*Task prompt*. A verbatim copy of the records is required, with all pictures left out.

(Before-and-after scene images)
+===+
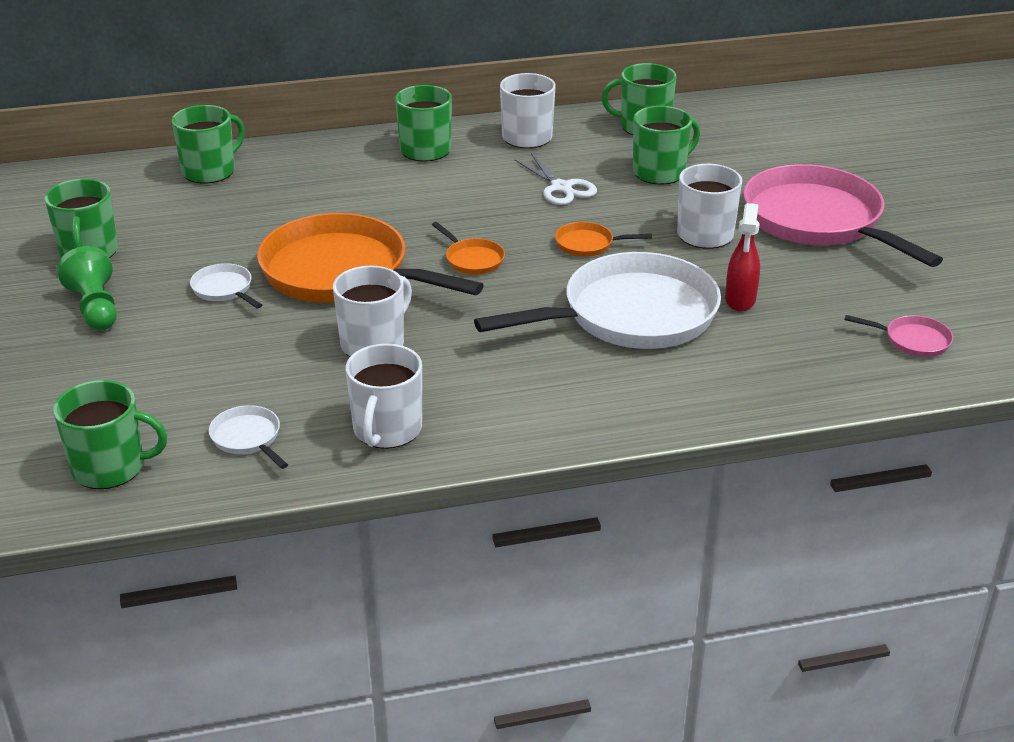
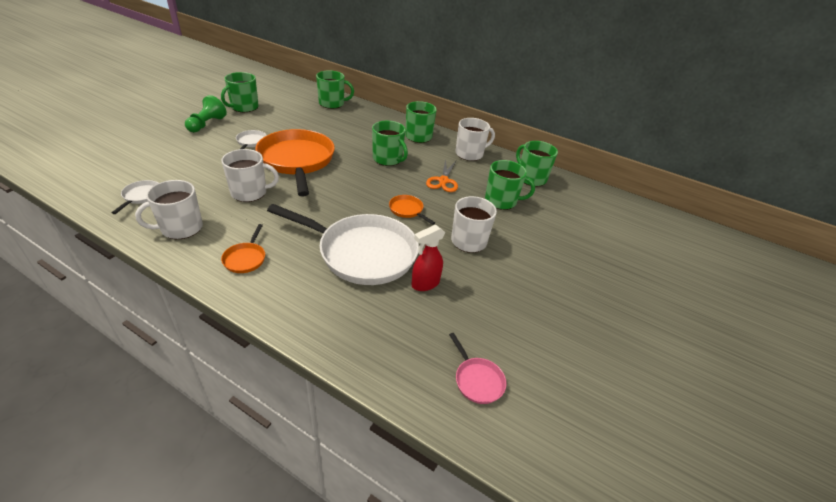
camera: 40 degrees right, 5 degrees up
green mug [53,380,167,489] -> green mug moved to [372,121,408,166]
orange pan [432,222,505,274] -> orange pan moved to [221,224,265,273]
white scissors [514,153,597,205] -> orange scissors [426,160,458,192]
pink pan [743,164,943,267] -> none

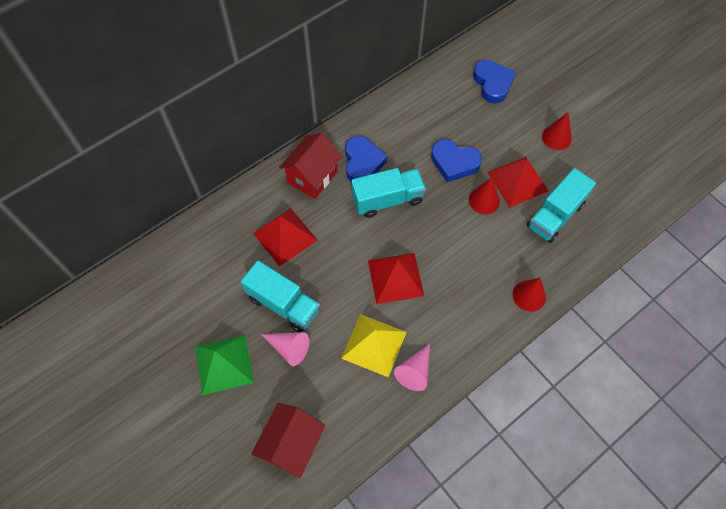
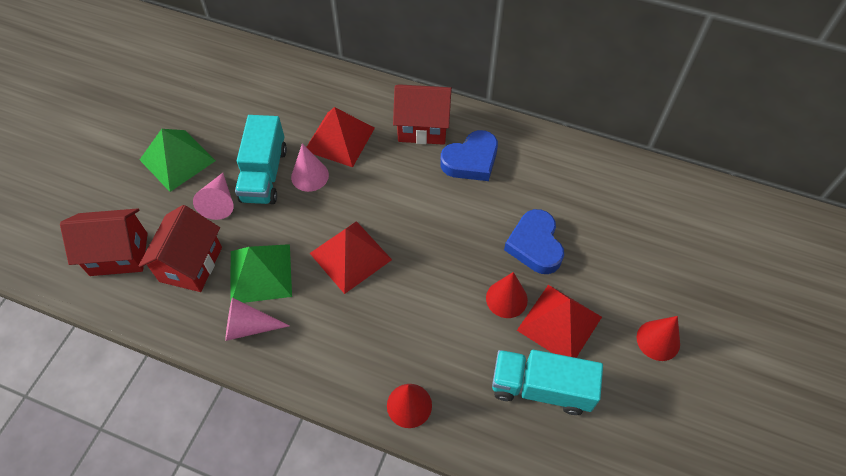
camera: 60 degrees right, 5 degrees down
yellow pyramid [341,314,406,377] -> green pyramid [230,244,292,304]
turquoise truck [351,168,426,218] -> none
blue heart [473,60,516,104] -> none
none -> red house [139,205,222,292]
none -> pink cone [291,144,329,192]

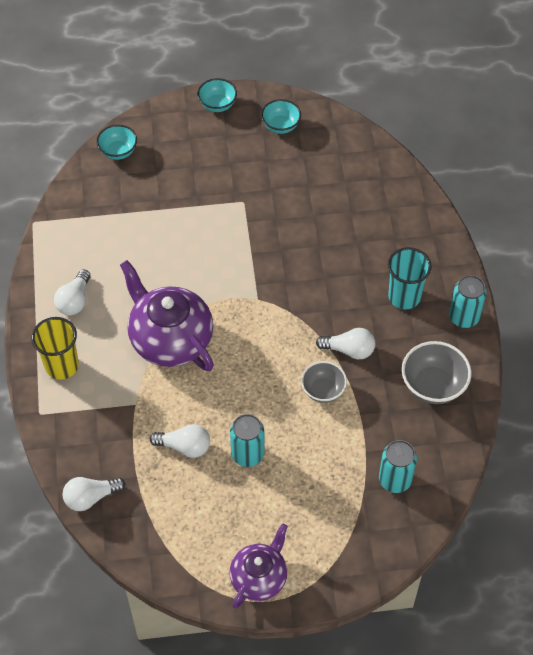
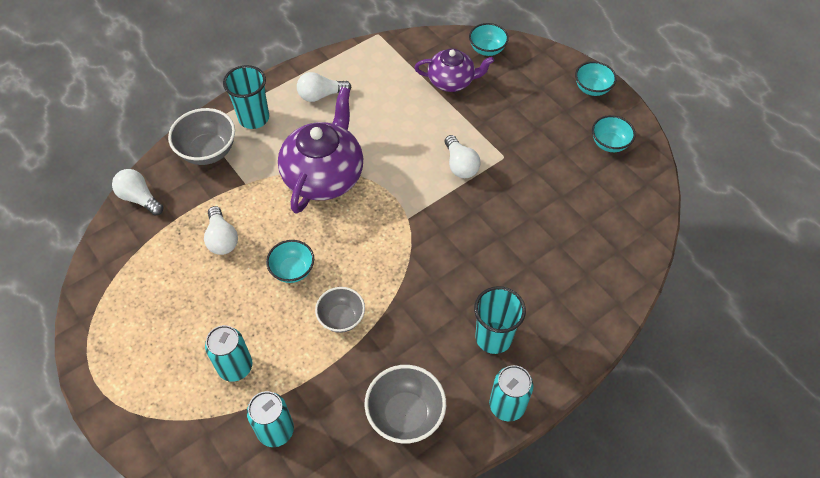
camera: 60 degrees right, 0 degrees up
yellow cup [32,317,79,380] -> turquoise cup [223,65,269,129]
turquoise can [230,414,264,467] -> turquoise can moved to [205,325,252,382]
purple teapot [230,524,288,609] -> purple teapot moved to [414,49,494,92]
white light bulb [316,328,375,359] -> white light bulb moved to [445,135,481,178]
none -> grey bowl [168,108,235,165]
none -> turquoise bowl [266,240,314,283]

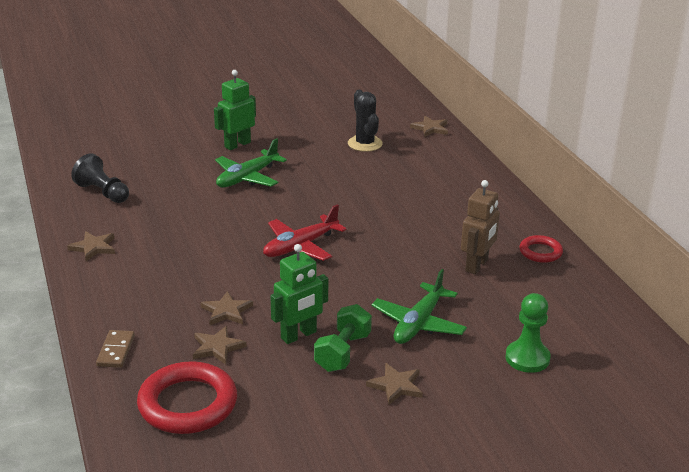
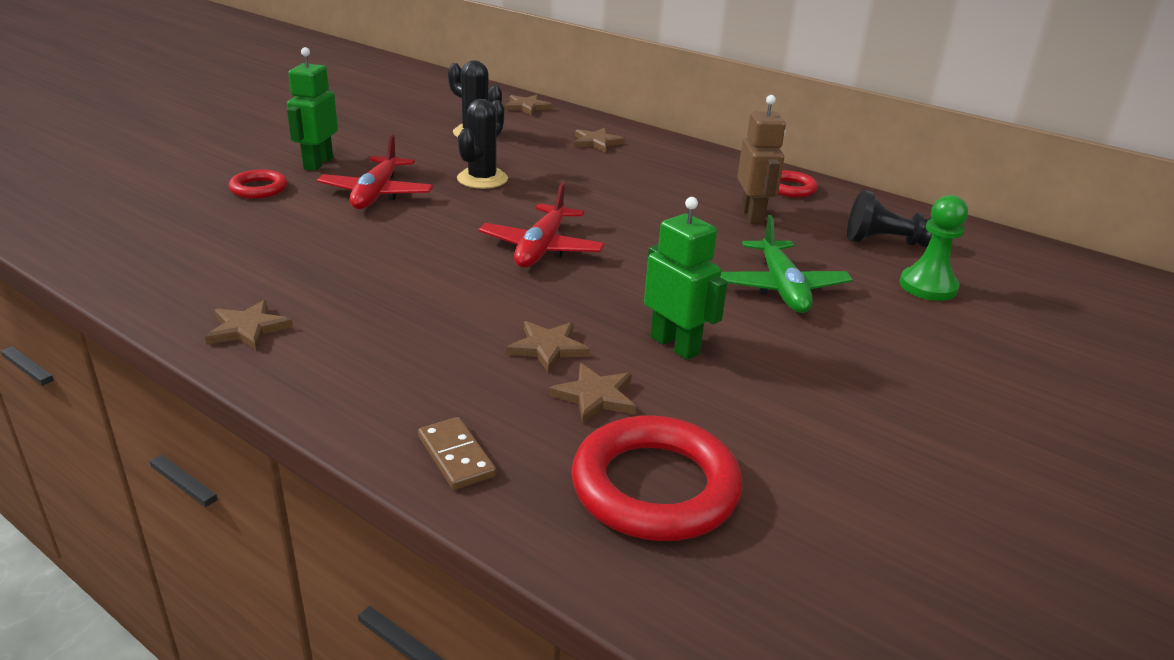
camera: 35 degrees left, 0 degrees up
black pawn [71,153,129,203] -> black pawn moved to [847,190,933,248]
green plane [215,138,287,188] -> red plane [317,135,433,209]
green robot [270,244,328,344] -> green robot turned 60 degrees counterclockwise [644,197,728,360]
green dumbbell [314,304,372,372] -> none
brown star [366,363,423,405] -> brown star moved to [574,128,625,152]
none -> red ring [229,170,287,198]
none -> black cactus [457,99,508,189]

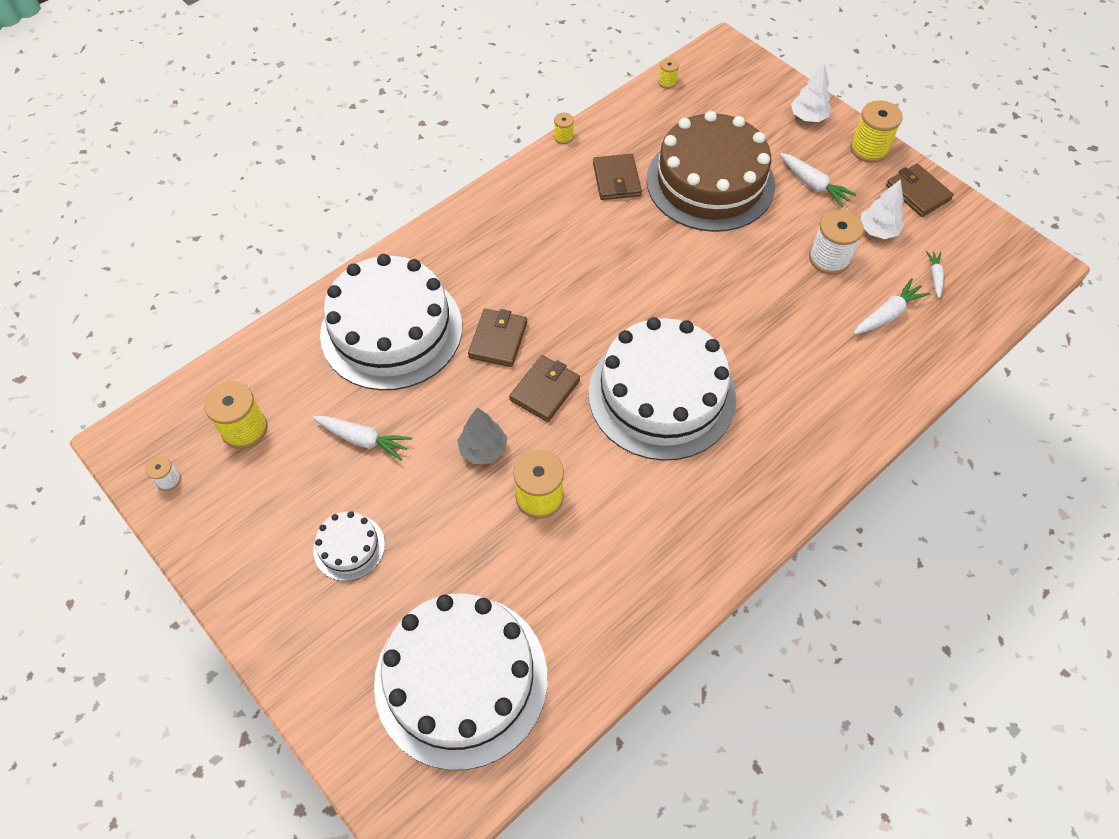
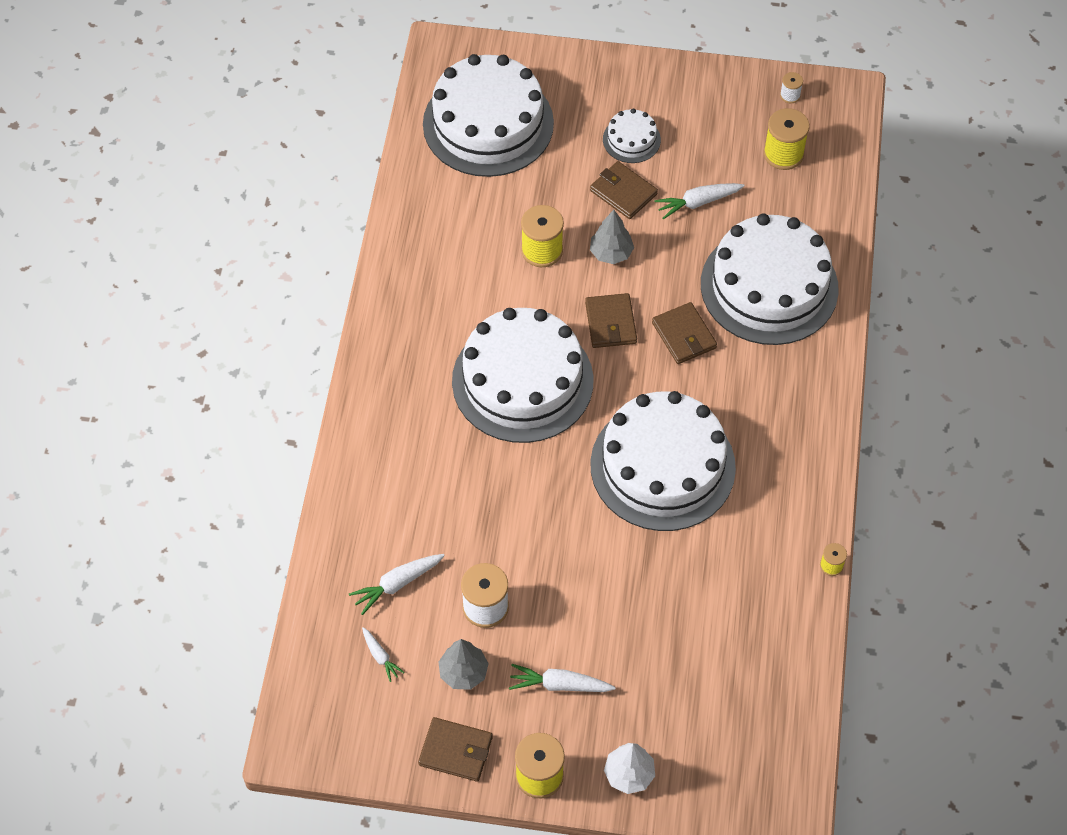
camera: 140 degrees right, 0 degrees up
brown wallet [593,154,642,200] -> brown wallet moved to [590,161,658,219]
brown cake [646,111,775,232] -> none
yellow spool [658,58,679,89] -> none
white carrot [854,278,931,334] -> white carrot turned 45 degrees clockwise [349,554,445,615]
white tree [861,179,904,239] -> grey tree [438,639,489,690]
none -> white cake [590,391,736,531]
+===+
*Answer to the exercise*.
camera: 40 degrees right, 5 degrees up
green mug [53,380,167,489] -> green mug moved to [372,121,408,166]
orange pan [432,222,505,274] -> orange pan moved to [221,224,265,273]
white scissors [514,153,597,205] -> orange scissors [426,160,458,192]
pink pan [743,164,943,267] -> none

camera: 60 degrees right, 5 degrees down
yellow pyramid [341,314,406,377] -> green pyramid [230,244,292,304]
turquoise truck [351,168,426,218] -> none
blue heart [473,60,516,104] -> none
none -> red house [139,205,222,292]
none -> pink cone [291,144,329,192]

camera: 60 degrees right, 0 degrees up
yellow cup [32,317,79,380] -> turquoise cup [223,65,269,129]
turquoise can [230,414,264,467] -> turquoise can moved to [205,325,252,382]
purple teapot [230,524,288,609] -> purple teapot moved to [414,49,494,92]
white light bulb [316,328,375,359] -> white light bulb moved to [445,135,481,178]
none -> grey bowl [168,108,235,165]
none -> turquoise bowl [266,240,314,283]

camera: 35 degrees left, 0 degrees up
black pawn [71,153,129,203] -> black pawn moved to [847,190,933,248]
green plane [215,138,287,188] -> red plane [317,135,433,209]
green robot [270,244,328,344] -> green robot turned 60 degrees counterclockwise [644,197,728,360]
green dumbbell [314,304,372,372] -> none
brown star [366,363,423,405] -> brown star moved to [574,128,625,152]
none -> red ring [229,170,287,198]
none -> black cactus [457,99,508,189]

camera: 140 degrees right, 0 degrees up
brown wallet [593,154,642,200] -> brown wallet moved to [590,161,658,219]
brown cake [646,111,775,232] -> none
yellow spool [658,58,679,89] -> none
white carrot [854,278,931,334] -> white carrot turned 45 degrees clockwise [349,554,445,615]
white tree [861,179,904,239] -> grey tree [438,639,489,690]
none -> white cake [590,391,736,531]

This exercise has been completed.